TASK REQUIREMENTS »
The entries below are to be repeated exactly, and their pictures left out.

INFORMATION SUPPLIED »

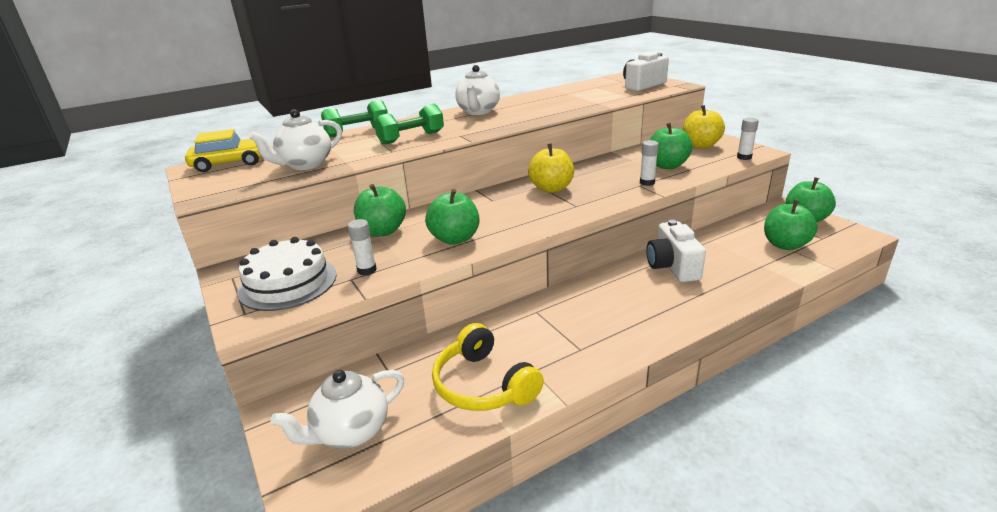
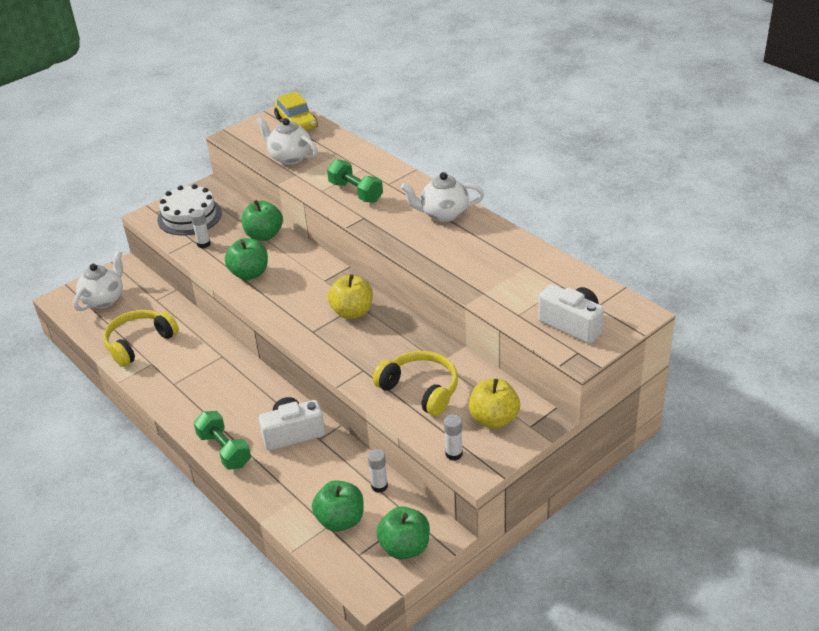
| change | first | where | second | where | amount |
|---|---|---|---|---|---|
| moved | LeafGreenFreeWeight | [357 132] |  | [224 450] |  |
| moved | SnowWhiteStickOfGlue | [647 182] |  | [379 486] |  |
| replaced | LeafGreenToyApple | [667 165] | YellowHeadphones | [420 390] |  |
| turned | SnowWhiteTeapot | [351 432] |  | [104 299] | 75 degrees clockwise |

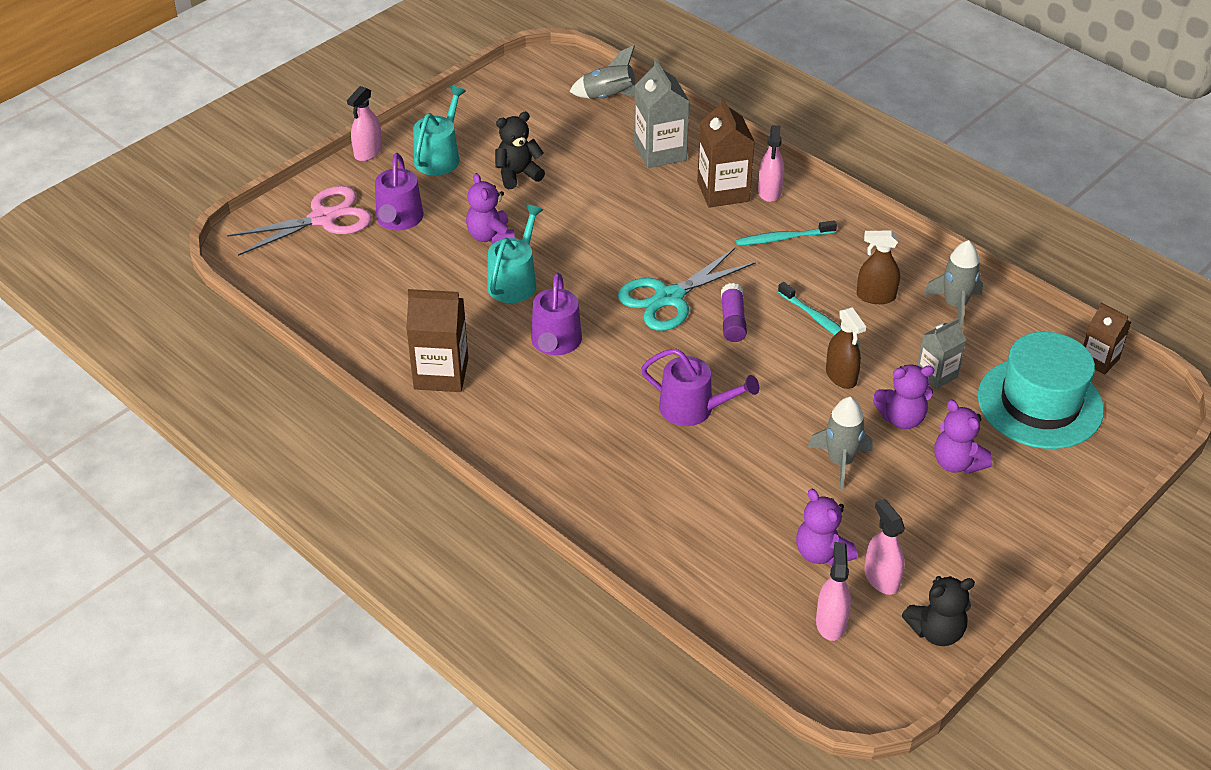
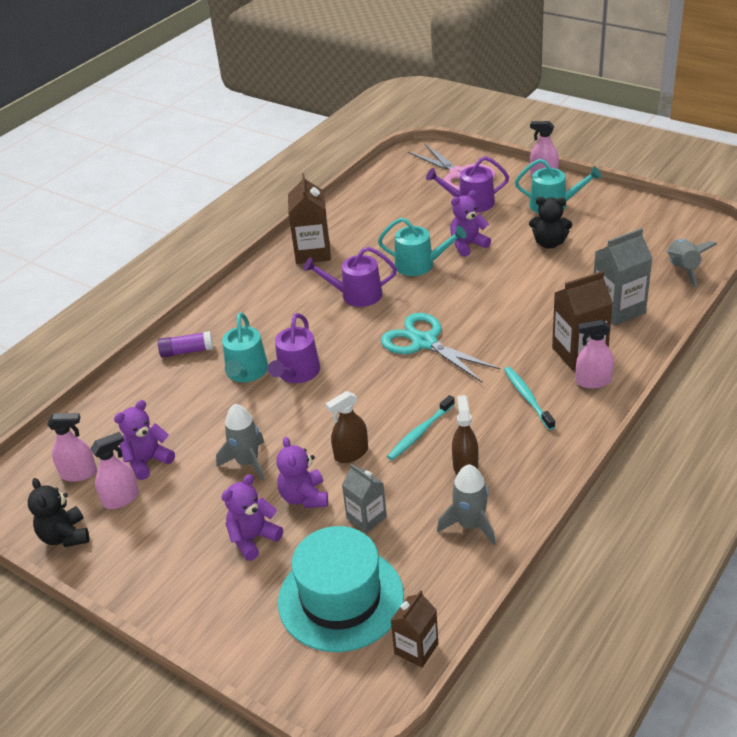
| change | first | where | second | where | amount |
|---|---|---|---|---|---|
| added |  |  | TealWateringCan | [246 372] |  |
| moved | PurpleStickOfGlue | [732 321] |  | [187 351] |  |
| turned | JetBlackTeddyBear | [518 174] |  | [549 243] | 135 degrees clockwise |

REPLY TO THE TASK »
| change | first | where | second | where | amount |
|---|---|---|---|---|---|
| moved | LeafGreenFreeWeight | [357 132] |  | [224 450] |  |
| moved | SnowWhiteStickOfGlue | [647 182] |  | [379 486] |  |
| replaced | LeafGreenToyApple | [667 165] | YellowHeadphones | [420 390] |  |
| turned | SnowWhiteTeapot | [351 432] |  | [104 299] | 75 degrees clockwise |

| change | first | where | second | where | amount |
|---|---|---|---|---|---|
| added |  |  | TealWateringCan | [246 372] |  |
| moved | PurpleStickOfGlue | [732 321] |  | [187 351] |  |
| turned | JetBlackTeddyBear | [518 174] |  | [549 243] | 135 degrees clockwise |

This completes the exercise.